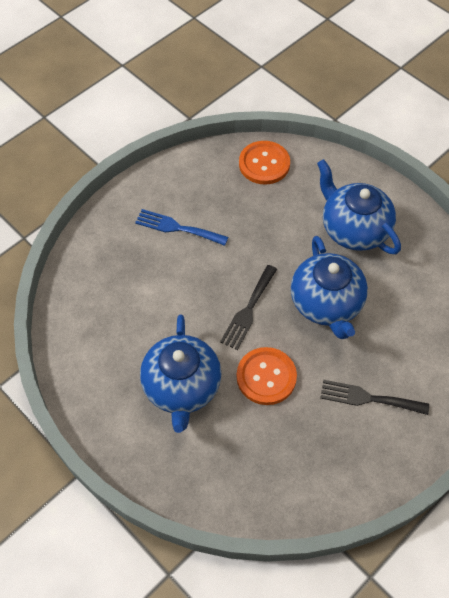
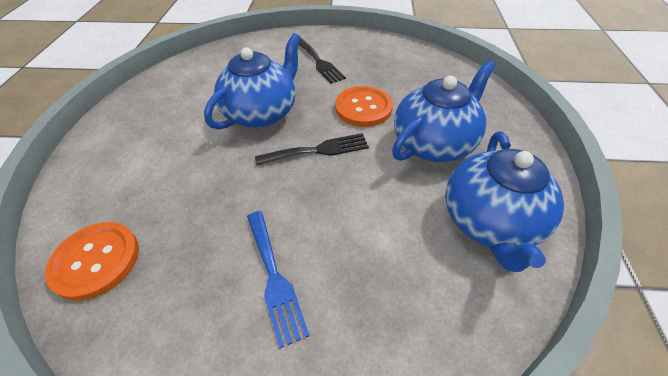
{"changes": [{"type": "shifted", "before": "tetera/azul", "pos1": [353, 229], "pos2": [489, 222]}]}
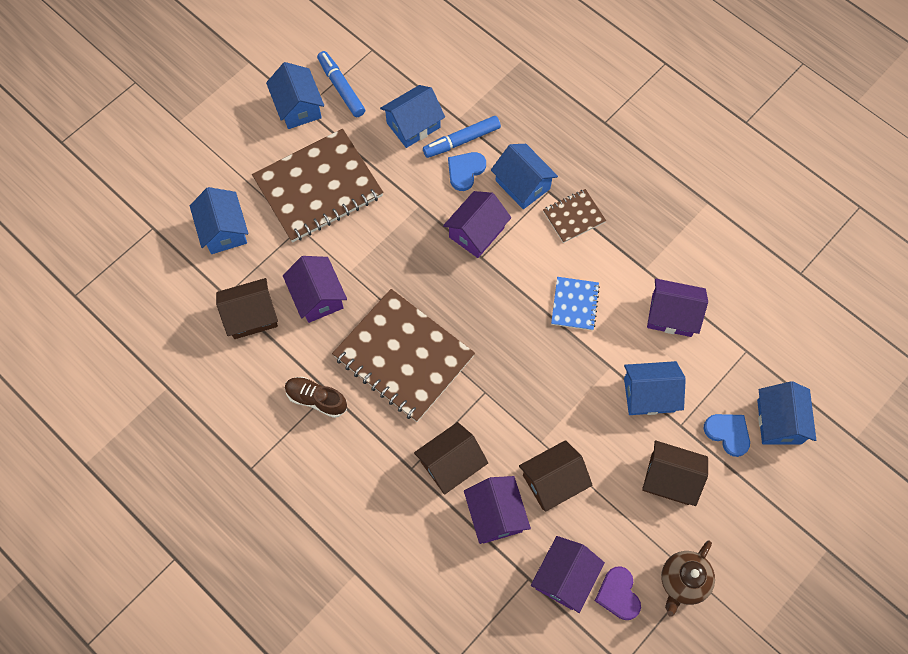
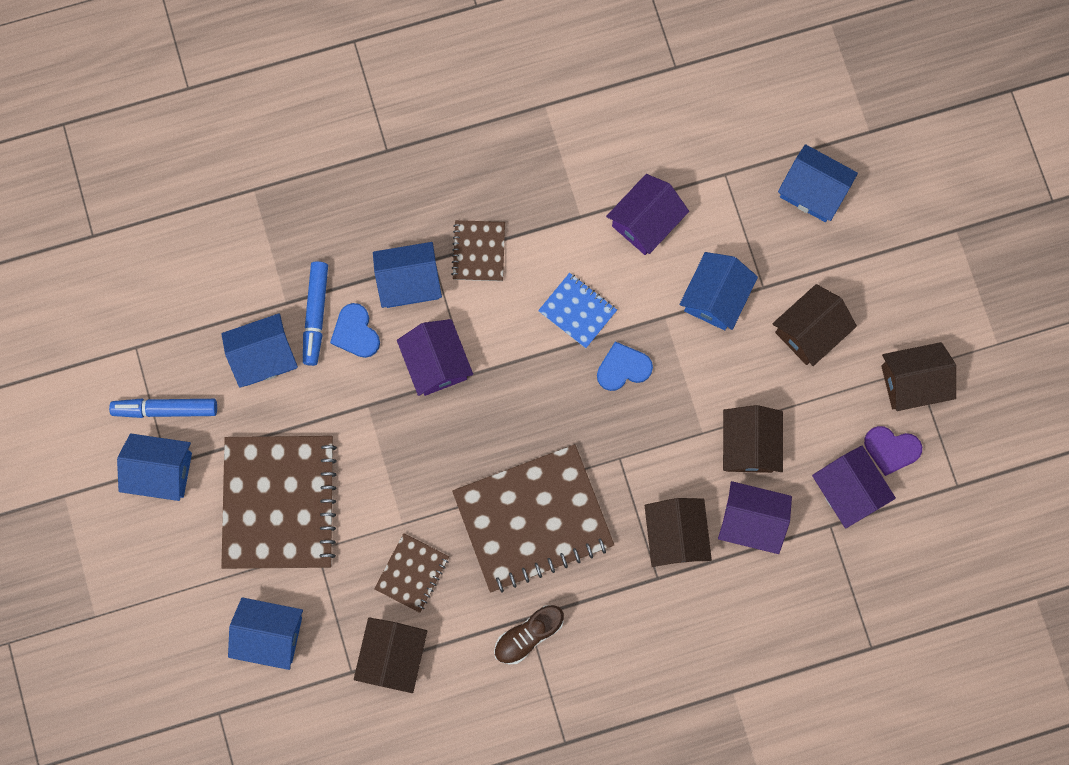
{"changes": [{"type": "rotated", "before": "casa/azul", "pos1": [413, 125], "pos2": [264, 356], "turn": 75}, {"type": "swapped", "before": "casa/morado", "after": "cuaderno/marrón", "pos1": [317, 297], "pos2": [412, 573]}, {"type": "shifted", "before": "corazón/azul", "pos1": [728, 433], "pos2": [623, 368]}, {"type": "swapped", "before": "tetera/marrón", "after": "casa/marrón", "pos1": [682, 581], "pos2": [912, 382]}]}
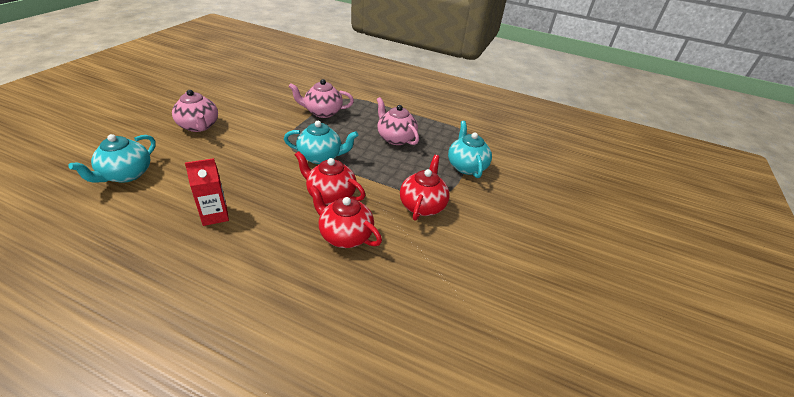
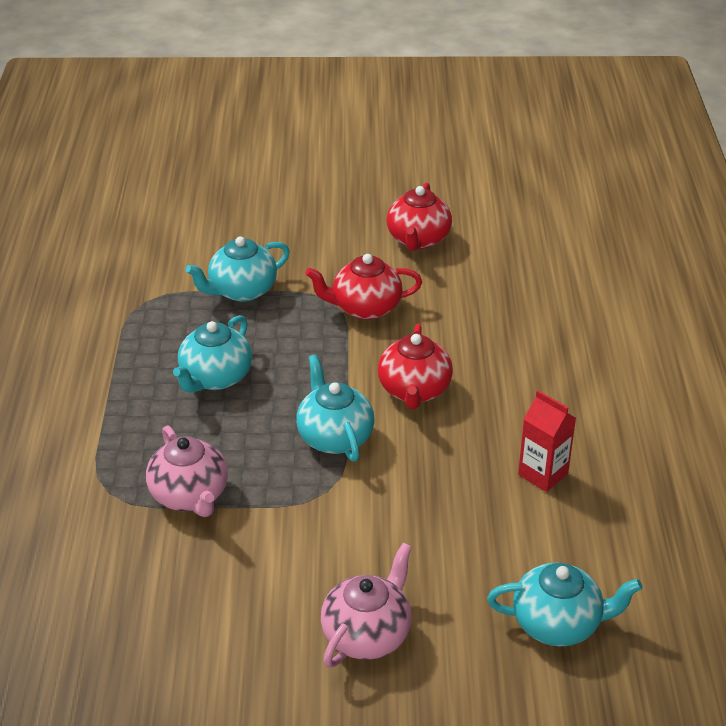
{"changes": [{"type": "repainted", "before": "tetera/rosa", "after": "tetera/turquesa", "pos1": [395, 138], "pos2": [215, 378]}, {"type": "shifted", "before": "tetera/rojo", "pos1": [345, 235], "pos2": [418, 240]}]}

**Exercise instructions:**
Say only the number of lines of the data above in which the string "azul" occurs.

**Result below:**
2